** Opening Material shown block **

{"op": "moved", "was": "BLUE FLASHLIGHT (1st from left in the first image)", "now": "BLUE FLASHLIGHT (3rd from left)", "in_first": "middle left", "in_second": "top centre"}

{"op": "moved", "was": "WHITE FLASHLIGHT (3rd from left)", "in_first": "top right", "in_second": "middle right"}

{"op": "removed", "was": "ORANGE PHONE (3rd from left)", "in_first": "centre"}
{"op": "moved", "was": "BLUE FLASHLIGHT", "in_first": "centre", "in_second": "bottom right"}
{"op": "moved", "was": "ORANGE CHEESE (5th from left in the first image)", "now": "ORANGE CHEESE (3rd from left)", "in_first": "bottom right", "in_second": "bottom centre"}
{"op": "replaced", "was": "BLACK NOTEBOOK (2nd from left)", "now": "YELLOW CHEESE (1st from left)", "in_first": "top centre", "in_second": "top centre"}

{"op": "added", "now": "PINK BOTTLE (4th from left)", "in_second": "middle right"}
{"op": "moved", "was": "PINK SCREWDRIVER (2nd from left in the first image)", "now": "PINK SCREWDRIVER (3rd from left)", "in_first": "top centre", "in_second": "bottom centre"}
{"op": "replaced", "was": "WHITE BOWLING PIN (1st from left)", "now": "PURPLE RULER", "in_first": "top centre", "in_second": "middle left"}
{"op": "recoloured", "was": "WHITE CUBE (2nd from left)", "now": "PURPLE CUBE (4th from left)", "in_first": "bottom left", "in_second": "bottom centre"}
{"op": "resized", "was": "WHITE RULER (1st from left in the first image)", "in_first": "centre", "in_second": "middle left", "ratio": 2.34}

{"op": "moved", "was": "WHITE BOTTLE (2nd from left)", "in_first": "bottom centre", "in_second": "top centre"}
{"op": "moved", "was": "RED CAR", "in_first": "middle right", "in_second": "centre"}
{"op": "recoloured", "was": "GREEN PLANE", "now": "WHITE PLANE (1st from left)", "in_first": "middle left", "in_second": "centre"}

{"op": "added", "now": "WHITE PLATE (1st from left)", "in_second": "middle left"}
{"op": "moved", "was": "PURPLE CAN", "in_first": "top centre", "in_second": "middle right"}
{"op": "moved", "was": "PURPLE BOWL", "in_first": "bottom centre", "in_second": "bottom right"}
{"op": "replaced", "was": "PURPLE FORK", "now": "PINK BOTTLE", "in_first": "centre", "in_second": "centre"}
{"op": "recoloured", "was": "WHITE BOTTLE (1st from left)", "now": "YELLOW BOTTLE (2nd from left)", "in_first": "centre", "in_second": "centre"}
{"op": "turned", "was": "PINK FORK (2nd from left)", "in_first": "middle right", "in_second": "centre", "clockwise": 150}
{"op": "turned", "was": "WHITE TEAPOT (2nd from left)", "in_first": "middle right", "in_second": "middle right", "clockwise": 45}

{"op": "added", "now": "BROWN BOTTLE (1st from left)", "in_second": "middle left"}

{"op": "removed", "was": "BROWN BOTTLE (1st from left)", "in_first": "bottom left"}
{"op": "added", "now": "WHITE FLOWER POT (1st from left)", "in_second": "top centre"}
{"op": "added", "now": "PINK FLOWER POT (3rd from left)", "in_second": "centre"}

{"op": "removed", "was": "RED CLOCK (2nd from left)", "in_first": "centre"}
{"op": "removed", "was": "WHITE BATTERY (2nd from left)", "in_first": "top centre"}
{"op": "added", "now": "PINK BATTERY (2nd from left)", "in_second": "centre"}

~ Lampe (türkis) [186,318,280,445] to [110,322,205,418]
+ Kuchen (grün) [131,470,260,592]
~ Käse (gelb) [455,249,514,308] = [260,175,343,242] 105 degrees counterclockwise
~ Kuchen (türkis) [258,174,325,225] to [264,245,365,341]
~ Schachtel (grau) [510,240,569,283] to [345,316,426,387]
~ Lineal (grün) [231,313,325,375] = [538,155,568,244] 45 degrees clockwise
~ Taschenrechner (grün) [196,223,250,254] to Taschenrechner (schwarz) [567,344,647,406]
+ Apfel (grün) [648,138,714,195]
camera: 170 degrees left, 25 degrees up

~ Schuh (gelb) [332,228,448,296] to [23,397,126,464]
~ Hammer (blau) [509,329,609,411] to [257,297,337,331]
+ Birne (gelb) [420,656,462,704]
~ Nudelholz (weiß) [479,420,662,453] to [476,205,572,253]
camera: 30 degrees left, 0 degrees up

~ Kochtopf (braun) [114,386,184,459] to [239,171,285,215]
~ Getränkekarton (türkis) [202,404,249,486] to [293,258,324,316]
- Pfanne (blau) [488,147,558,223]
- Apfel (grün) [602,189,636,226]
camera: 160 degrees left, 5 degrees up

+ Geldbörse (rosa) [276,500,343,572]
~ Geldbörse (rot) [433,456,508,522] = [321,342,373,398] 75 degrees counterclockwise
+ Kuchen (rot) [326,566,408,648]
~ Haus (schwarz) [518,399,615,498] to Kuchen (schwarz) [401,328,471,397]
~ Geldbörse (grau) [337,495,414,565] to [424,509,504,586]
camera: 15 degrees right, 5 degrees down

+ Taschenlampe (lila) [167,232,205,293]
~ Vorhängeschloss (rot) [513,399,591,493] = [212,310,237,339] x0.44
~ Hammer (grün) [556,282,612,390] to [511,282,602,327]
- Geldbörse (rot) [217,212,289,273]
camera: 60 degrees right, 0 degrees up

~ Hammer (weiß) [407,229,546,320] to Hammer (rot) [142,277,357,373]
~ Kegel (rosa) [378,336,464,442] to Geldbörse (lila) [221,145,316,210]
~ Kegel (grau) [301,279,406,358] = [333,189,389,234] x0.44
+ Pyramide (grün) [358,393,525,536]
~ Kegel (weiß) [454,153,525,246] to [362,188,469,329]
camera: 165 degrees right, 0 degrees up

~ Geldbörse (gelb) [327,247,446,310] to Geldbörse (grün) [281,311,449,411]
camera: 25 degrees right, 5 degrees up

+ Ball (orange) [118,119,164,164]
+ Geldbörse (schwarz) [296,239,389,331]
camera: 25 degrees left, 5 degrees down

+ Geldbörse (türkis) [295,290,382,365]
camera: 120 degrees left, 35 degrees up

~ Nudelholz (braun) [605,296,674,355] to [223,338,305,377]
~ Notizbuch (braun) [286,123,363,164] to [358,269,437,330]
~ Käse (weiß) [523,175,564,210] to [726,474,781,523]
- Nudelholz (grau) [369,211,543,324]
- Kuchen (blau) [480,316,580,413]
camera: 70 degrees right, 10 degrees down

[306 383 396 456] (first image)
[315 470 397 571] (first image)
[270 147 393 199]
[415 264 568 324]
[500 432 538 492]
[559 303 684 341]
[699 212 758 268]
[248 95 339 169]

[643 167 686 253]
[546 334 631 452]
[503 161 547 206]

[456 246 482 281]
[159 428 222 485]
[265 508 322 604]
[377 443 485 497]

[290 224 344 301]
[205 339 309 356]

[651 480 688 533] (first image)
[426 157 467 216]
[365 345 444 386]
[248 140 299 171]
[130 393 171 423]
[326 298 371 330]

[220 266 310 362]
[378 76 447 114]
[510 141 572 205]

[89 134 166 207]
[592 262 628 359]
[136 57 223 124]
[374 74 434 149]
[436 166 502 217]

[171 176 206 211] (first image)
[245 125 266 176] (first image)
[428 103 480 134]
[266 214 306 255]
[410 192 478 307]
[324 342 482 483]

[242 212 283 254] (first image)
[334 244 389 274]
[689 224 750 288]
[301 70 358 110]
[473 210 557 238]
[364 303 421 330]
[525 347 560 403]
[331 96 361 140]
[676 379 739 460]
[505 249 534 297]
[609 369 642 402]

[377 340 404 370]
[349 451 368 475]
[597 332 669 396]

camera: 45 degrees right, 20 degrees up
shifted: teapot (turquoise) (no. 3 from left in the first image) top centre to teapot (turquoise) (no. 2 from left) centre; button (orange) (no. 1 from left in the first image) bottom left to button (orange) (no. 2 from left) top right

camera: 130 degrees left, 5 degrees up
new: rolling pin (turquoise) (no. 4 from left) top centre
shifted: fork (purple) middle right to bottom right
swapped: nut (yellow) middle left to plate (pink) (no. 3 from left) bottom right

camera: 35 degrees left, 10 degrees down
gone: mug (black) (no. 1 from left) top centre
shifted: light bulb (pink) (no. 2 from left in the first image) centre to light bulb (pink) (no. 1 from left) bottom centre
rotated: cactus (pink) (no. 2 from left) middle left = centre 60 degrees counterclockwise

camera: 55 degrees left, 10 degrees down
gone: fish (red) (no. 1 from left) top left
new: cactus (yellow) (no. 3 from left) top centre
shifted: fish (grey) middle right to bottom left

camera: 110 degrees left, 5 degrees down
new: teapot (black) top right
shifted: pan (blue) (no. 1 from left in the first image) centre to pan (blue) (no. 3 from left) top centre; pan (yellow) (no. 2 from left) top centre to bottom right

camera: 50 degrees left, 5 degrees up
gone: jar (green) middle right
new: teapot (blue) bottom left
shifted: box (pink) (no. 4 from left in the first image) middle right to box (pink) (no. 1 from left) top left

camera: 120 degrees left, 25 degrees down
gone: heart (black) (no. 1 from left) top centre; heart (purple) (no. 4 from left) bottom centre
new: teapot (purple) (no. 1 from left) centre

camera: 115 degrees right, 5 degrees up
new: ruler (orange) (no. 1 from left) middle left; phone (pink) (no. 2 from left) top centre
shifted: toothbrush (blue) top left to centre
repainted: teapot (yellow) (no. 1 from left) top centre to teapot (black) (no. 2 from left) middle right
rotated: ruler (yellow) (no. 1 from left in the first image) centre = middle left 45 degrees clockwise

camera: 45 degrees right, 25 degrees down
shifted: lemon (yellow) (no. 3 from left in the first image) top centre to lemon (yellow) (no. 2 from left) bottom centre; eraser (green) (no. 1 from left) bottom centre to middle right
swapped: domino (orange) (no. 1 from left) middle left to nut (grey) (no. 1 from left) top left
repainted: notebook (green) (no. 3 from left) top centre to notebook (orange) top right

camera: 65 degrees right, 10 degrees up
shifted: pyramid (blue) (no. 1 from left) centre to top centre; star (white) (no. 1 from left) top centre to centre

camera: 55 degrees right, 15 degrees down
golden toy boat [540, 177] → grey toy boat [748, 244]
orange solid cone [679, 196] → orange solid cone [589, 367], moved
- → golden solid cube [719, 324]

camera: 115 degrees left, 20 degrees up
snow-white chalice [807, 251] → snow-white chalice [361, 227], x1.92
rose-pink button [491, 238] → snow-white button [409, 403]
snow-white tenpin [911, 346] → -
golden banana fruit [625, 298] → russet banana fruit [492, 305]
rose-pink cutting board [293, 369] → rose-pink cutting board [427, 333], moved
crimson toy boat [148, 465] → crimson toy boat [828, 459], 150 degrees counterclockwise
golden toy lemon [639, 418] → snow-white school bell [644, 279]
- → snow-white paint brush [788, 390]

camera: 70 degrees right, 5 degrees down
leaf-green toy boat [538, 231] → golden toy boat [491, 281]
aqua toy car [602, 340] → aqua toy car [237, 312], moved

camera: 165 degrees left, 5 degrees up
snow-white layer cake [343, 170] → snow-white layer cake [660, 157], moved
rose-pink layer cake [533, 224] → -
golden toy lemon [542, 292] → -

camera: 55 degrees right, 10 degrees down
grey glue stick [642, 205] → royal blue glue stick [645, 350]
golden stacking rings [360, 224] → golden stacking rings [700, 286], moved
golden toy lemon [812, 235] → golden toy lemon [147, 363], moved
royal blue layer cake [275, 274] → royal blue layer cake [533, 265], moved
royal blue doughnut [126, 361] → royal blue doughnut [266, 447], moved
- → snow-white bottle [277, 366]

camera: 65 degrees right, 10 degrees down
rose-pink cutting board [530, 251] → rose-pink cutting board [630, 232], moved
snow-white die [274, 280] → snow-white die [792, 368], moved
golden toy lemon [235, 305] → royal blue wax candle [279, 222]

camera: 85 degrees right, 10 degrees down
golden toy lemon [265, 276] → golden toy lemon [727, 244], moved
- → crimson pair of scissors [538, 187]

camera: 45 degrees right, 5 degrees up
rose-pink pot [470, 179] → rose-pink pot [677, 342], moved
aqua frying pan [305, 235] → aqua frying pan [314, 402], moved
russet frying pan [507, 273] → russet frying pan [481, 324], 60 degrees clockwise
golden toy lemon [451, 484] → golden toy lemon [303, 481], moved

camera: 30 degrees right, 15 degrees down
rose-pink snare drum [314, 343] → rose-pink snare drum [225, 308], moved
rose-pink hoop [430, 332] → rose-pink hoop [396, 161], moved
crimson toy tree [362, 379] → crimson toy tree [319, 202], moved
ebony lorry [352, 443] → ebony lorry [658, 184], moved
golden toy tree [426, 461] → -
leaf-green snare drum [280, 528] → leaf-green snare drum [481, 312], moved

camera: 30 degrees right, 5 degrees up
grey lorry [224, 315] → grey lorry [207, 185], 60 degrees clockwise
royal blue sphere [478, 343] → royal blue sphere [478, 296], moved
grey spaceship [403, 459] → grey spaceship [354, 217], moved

** Closing Material shown block **

Required action: Within the listing above, extract exactly the lines from the line with "[248 95 339 169]" to the line with "camera: 45 degrees right, 20 degrees up", the two named lines included, and no others.

Exercise response:
[248 95 339 169]

[643 167 686 253]
[546 334 631 452]
[503 161 547 206]

[456 246 482 281]
[159 428 222 485]
[265 508 322 604]
[377 443 485 497]

[290 224 344 301]
[205 339 309 356]

[651 480 688 533] (first image)
[426 157 467 216]
[365 345 444 386]
[248 140 299 171]
[130 393 171 423]
[326 298 371 330]

[220 266 310 362]
[378 76 447 114]
[510 141 572 205]

[89 134 166 207]
[592 262 628 359]
[136 57 223 124]
[374 74 434 149]
[436 166 502 217]

[171 176 206 211] (first image)
[245 125 266 176] (first image)
[428 103 480 134]
[266 214 306 255]
[410 192 478 307]
[324 342 482 483]

[242 212 283 254] (first image)
[334 244 389 274]
[689 224 750 288]
[301 70 358 110]
[473 210 557 238]
[364 303 421 330]
[525 347 560 403]
[331 96 361 140]
[676 379 739 460]
[505 249 534 297]
[609 369 642 402]

[377 340 404 370]
[349 451 368 475]
[597 332 669 396]

camera: 45 degrees right, 20 degrees up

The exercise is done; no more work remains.